TASK BRIEF: Review the material line by line. Identify and copy every line that contains the string "moved".

RECORDS TO PROCESS:
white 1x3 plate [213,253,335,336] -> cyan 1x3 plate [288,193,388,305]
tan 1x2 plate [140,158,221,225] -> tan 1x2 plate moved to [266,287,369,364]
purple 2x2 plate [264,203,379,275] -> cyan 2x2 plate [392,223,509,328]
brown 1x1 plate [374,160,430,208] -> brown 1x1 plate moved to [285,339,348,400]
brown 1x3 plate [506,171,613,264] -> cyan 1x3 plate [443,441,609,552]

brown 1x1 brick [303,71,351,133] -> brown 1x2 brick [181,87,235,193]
==
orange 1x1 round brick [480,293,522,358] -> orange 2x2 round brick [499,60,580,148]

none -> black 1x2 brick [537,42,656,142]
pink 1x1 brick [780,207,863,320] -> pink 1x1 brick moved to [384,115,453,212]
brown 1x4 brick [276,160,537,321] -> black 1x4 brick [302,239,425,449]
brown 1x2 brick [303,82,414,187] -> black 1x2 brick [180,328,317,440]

SOLUTION FOR THIS PROBLEM:
tan 1x2 plate [140,158,221,225] -> tan 1x2 plate moved to [266,287,369,364]
brown 1x1 plate [374,160,430,208] -> brown 1x1 plate moved to [285,339,348,400]
pink 1x1 brick [780,207,863,320] -> pink 1x1 brick moved to [384,115,453,212]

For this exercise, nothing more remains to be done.